### Task directions
Copy out the entries below exactly as they stand, but only from the line containing "camera: 10 degrees left, 20 degrees up" through the line containing "brown plate [334,208,419,254]".

### Provided data
***

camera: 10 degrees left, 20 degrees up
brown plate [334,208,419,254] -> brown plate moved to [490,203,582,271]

***

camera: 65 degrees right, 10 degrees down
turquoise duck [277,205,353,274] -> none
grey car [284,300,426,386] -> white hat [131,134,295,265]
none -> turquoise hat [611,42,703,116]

***

### Finished exercise
camera: 10 degrees left, 20 degrees up
brown plate [334,208,419,254] -> brown plate moved to [490,203,582,271]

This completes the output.